Listed entries:

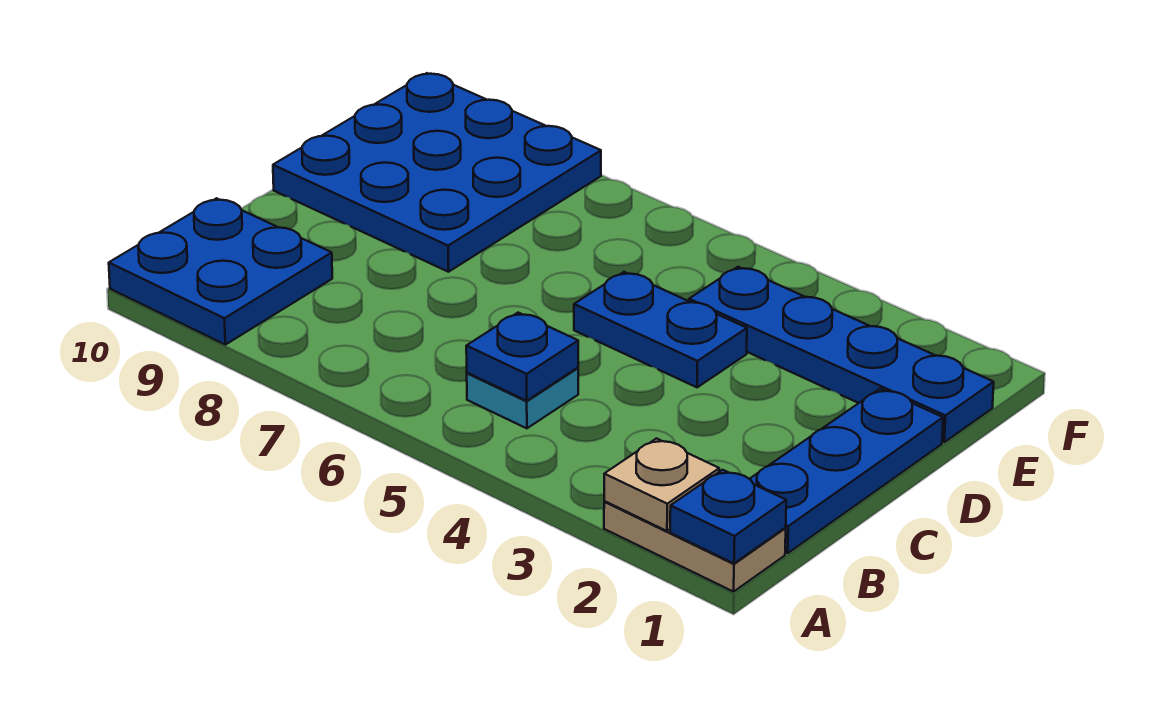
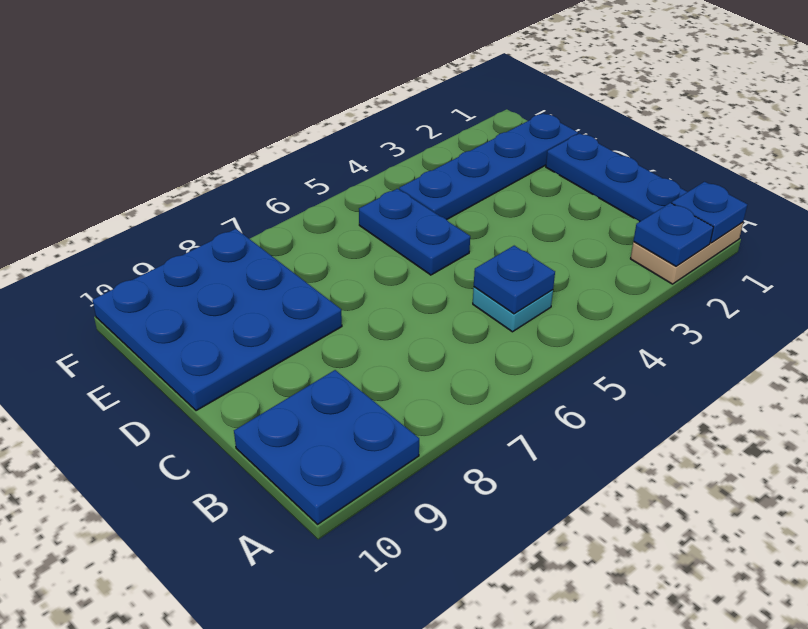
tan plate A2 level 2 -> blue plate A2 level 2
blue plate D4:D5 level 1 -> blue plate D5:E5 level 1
--
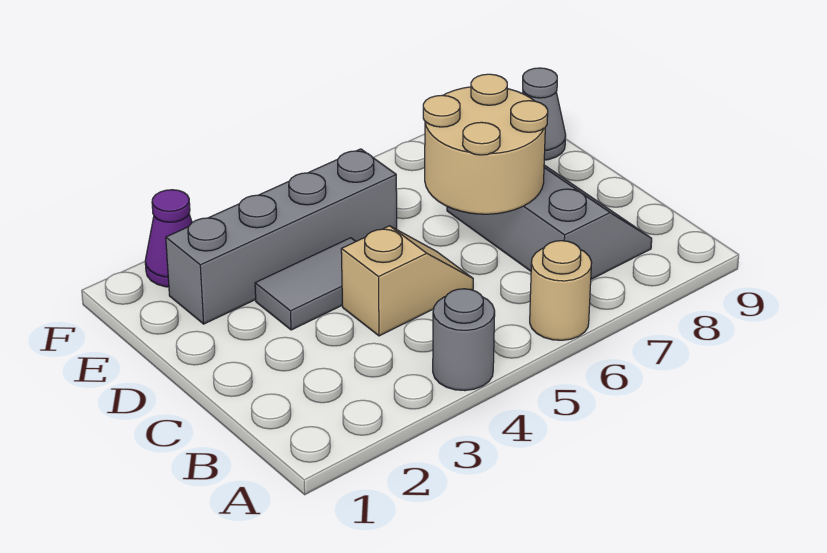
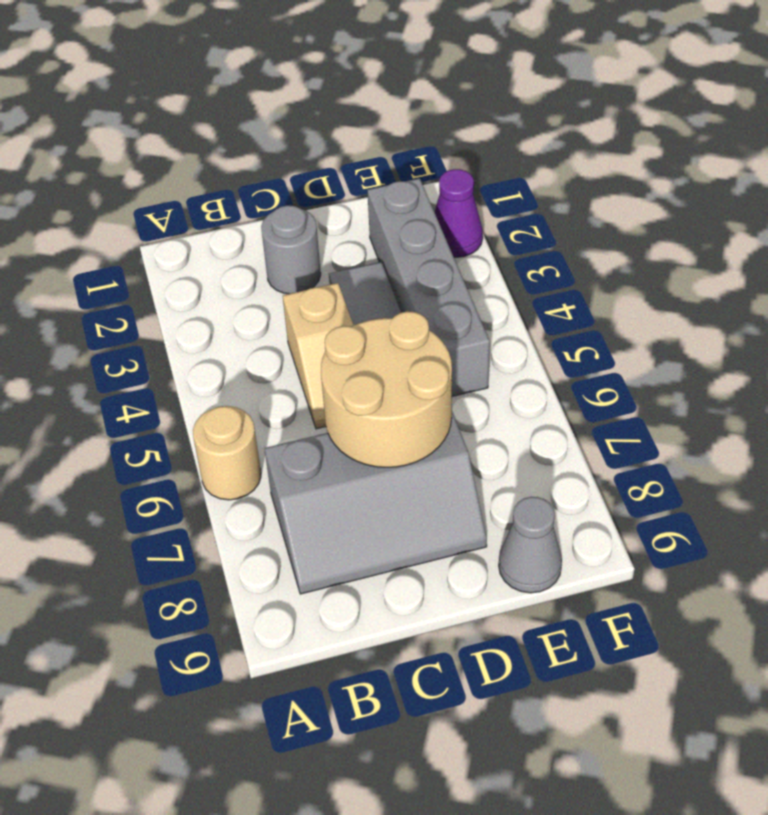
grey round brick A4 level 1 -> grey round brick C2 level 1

Task description: The output should be exactly the lines above from the line containing "tan plate A2 level 2 -> blue plate A2 level 2" to the line containing "blue plate D4:D5", inclusive, with no other lines.

Completed task:
tan plate A2 level 2 -> blue plate A2 level 2
blue plate D4:D5 level 1 -> blue plate D5:E5 level 1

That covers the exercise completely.